* DATA PROVIDED:
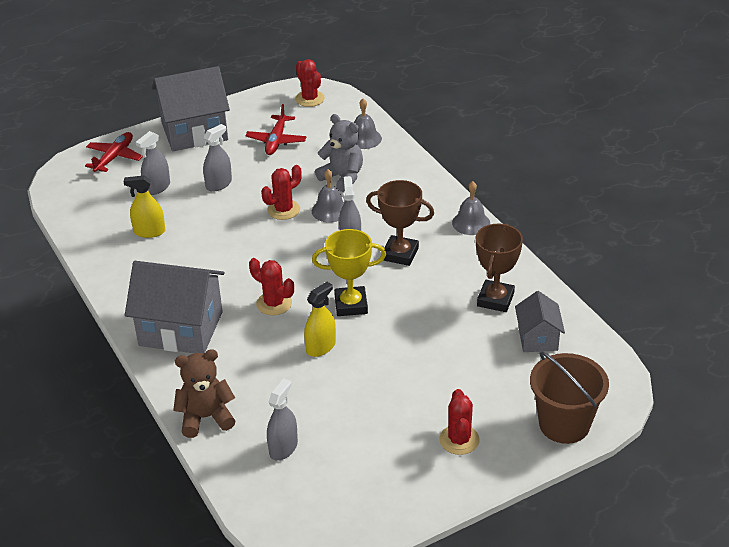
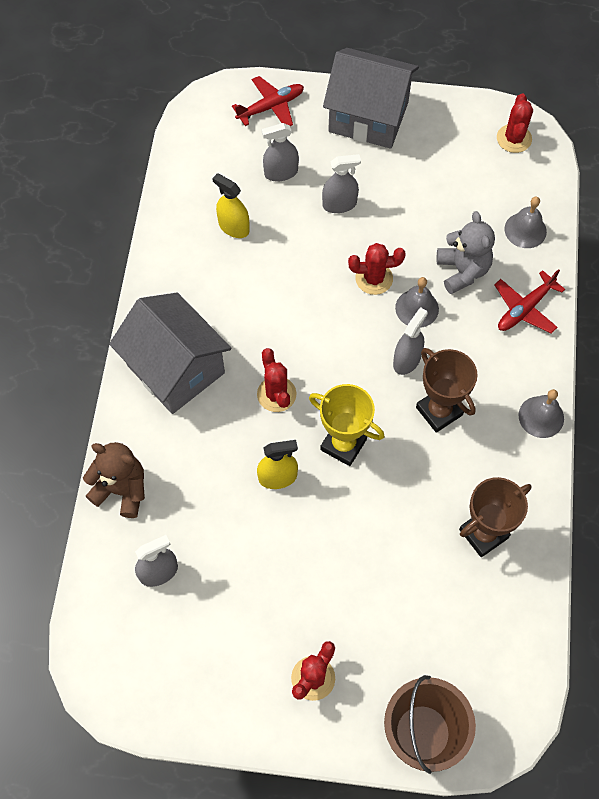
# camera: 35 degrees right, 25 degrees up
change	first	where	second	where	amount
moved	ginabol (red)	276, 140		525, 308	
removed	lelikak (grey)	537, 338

* EXERCISE PROMPT:
Print the listing exactly, but skip its pictures.

* WRITTEN SOLUTION:
# camera: 35 degrees right, 25 degrees up
change	first	where	second	where	amount
moved	ginabol (red)	276, 140		525, 308	
removed	lelikak (grey)	537, 338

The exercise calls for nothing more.